TASK BRIEF:
Work through the data below and give the number of lines holding the word "none", without any other text.

EXTRACTED MATERIAL:

============

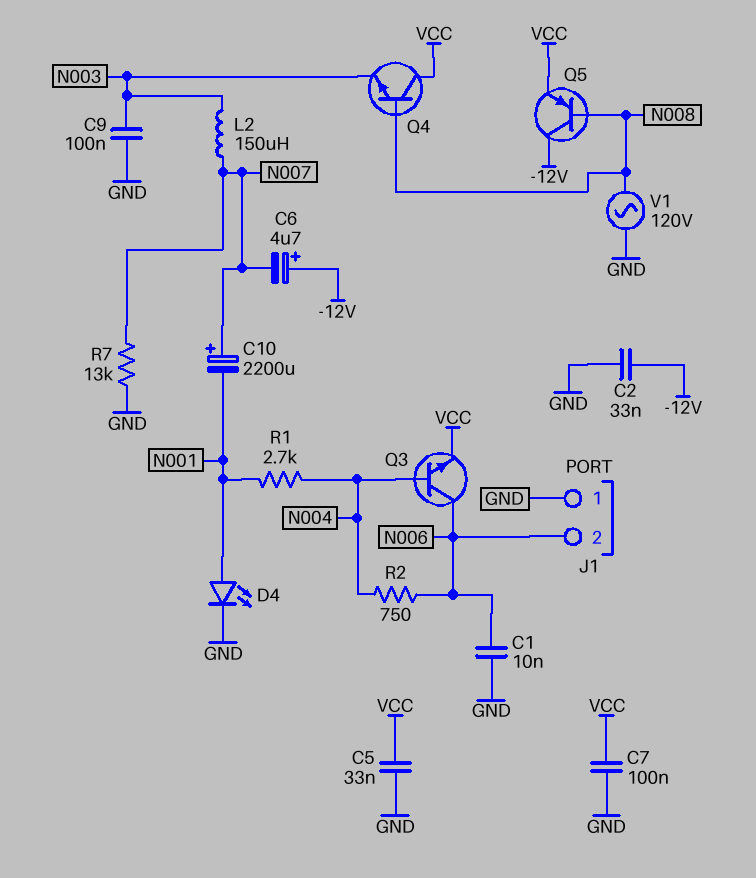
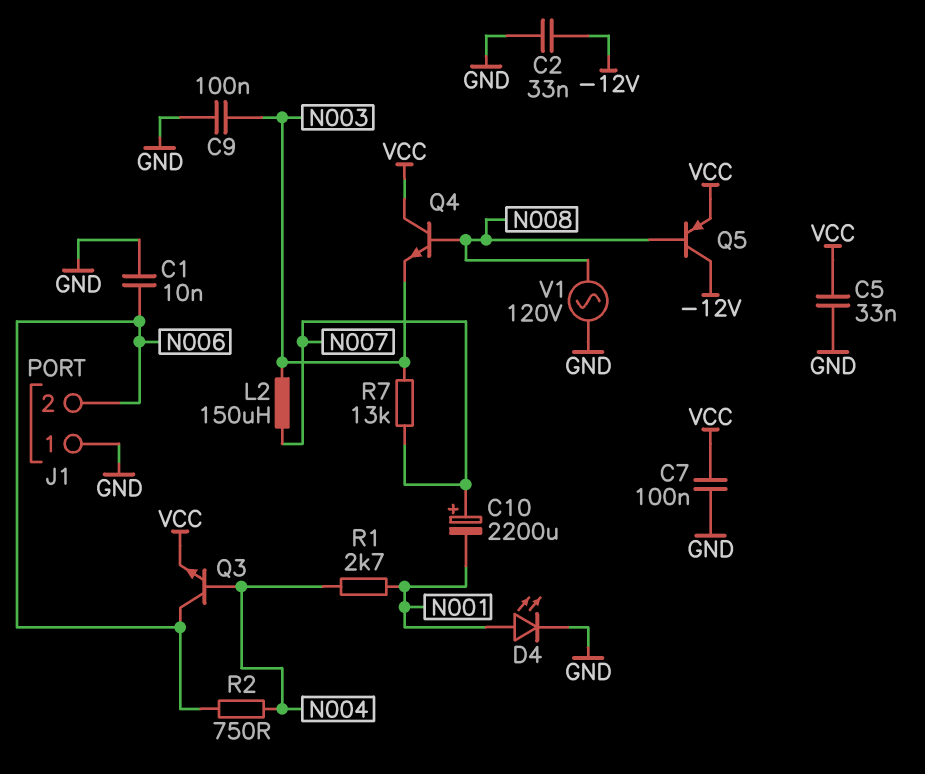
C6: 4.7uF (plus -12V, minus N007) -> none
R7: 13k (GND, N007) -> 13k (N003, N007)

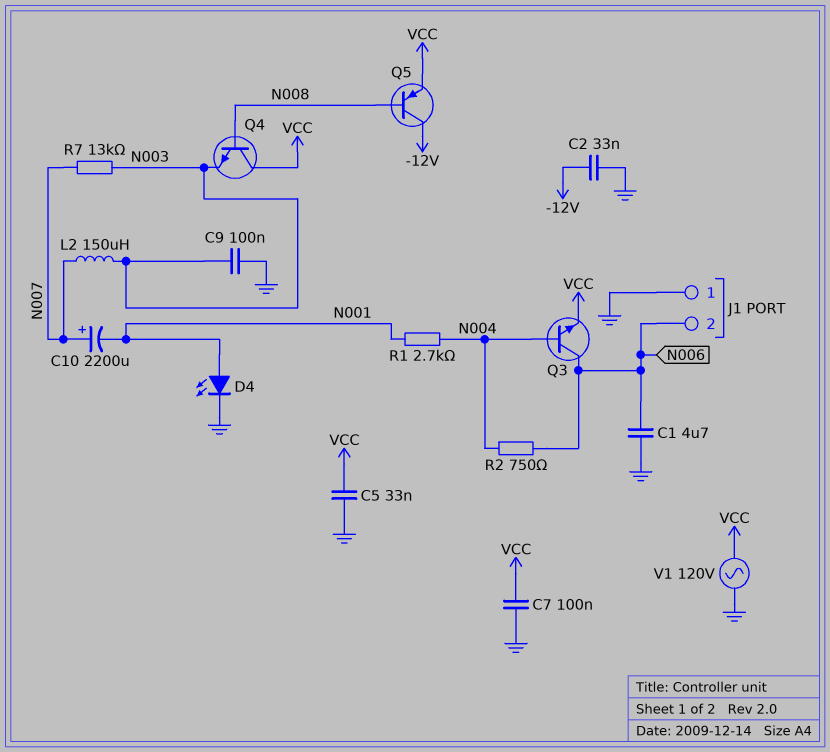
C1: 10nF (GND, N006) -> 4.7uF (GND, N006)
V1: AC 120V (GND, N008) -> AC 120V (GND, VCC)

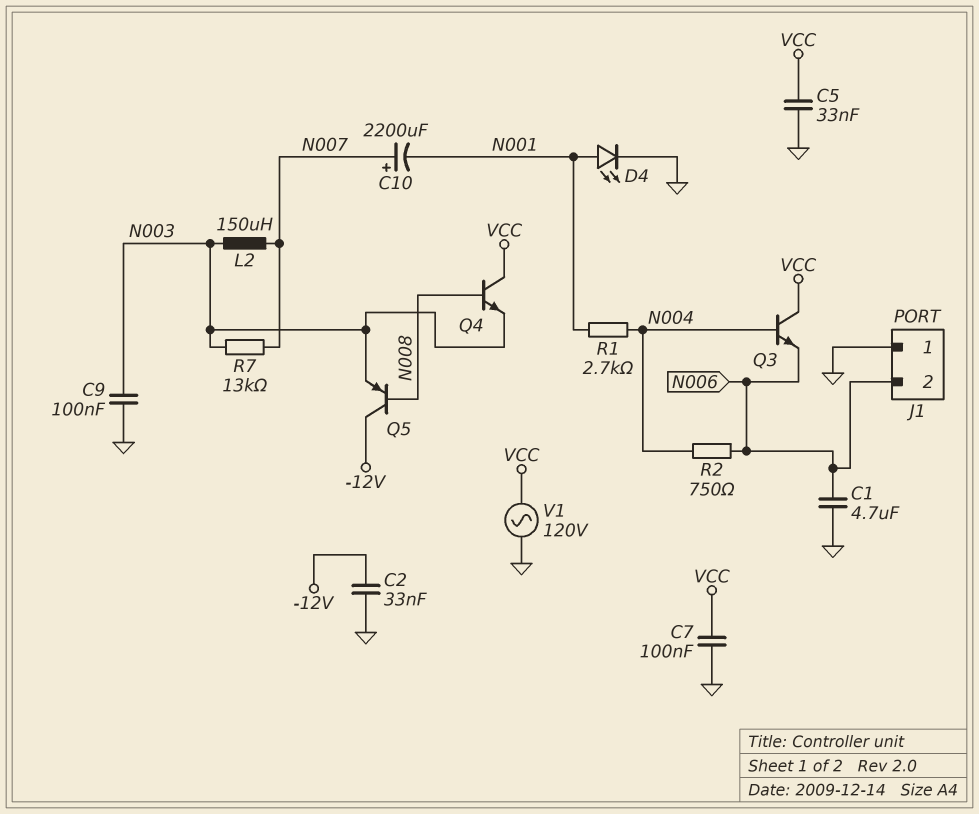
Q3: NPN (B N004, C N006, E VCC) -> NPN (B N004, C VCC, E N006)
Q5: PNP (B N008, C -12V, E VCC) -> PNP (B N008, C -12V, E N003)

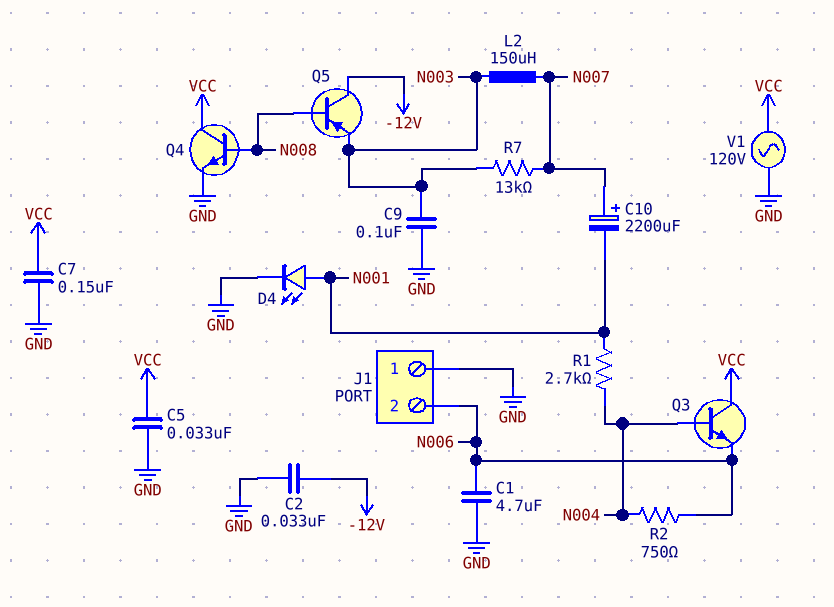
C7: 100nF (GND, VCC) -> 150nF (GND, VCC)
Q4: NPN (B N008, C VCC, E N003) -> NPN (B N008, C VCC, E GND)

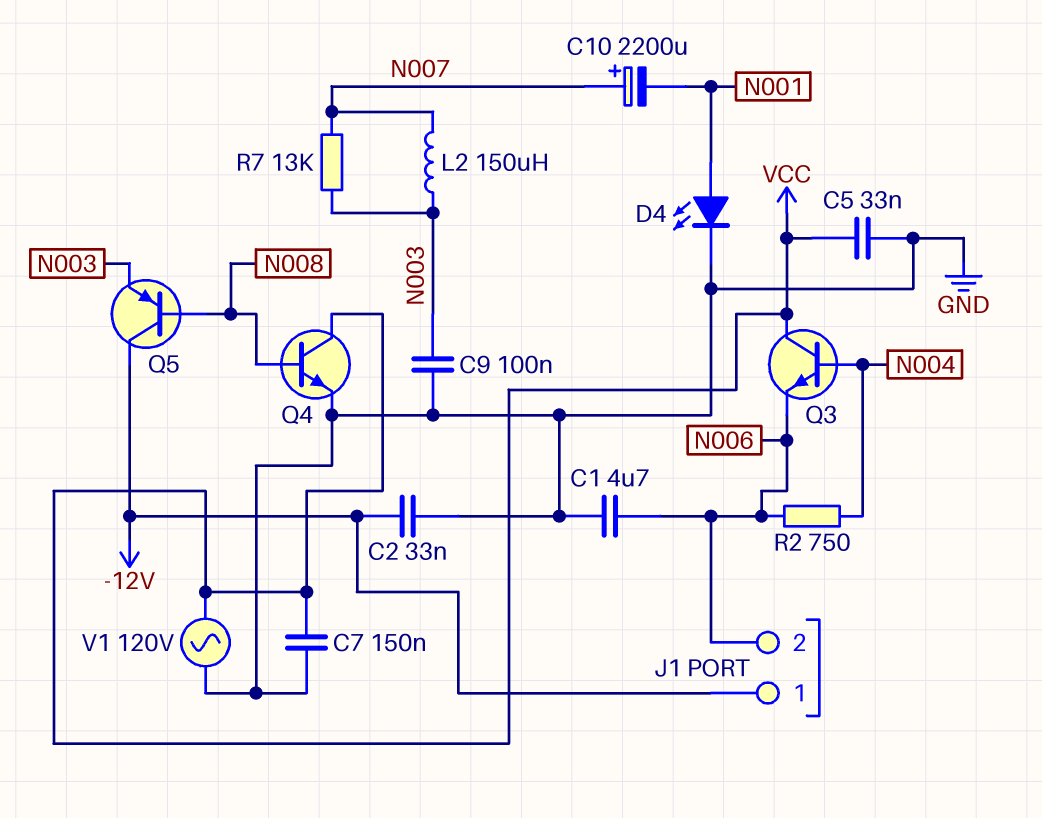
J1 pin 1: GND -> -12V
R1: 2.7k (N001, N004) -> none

============

OUTPUT OF THE TASK:
2